===== Available records
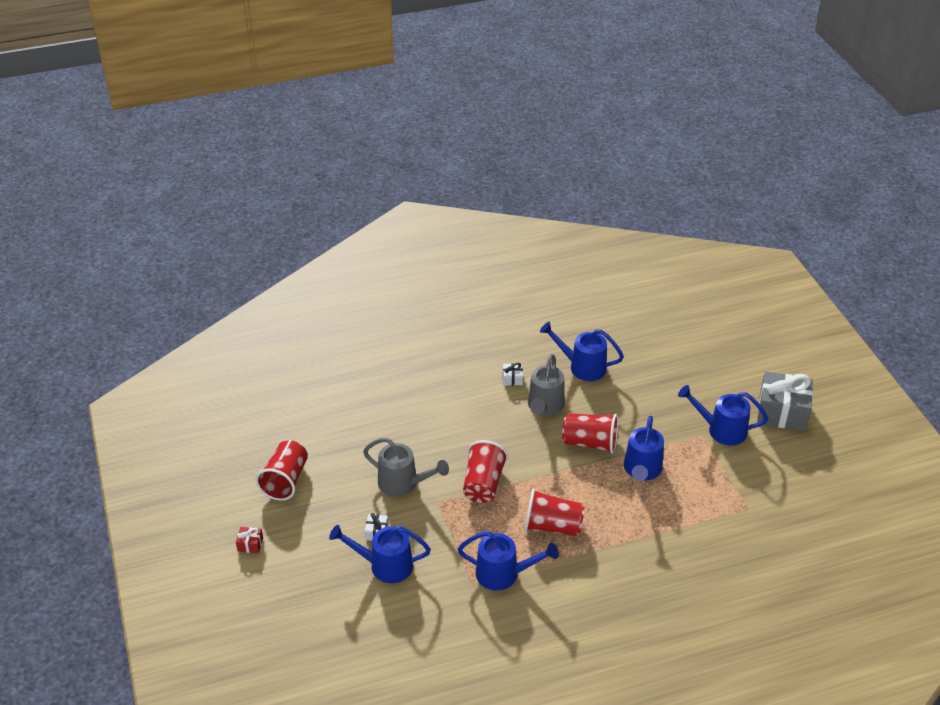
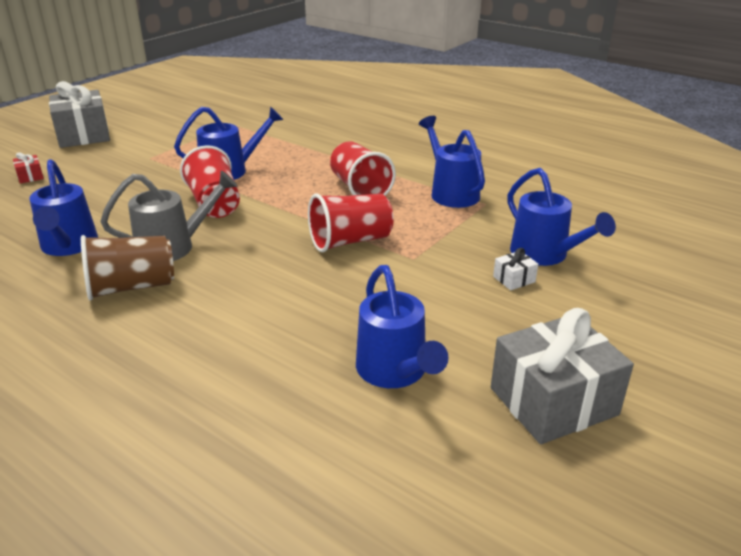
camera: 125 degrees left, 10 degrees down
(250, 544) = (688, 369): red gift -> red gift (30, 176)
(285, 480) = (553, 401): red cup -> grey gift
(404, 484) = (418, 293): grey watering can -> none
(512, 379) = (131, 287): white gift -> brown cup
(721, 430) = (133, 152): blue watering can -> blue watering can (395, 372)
==========
===== Available records
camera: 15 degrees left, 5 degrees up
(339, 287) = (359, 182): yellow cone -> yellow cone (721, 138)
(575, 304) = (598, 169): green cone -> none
==========
**Instructions to follow:** Working through the entries above, copy every line in which "none" is found.

**Answer below:**
(404, 484) = (418, 293): grey watering can -> none
(575, 304) = (598, 169): green cone -> none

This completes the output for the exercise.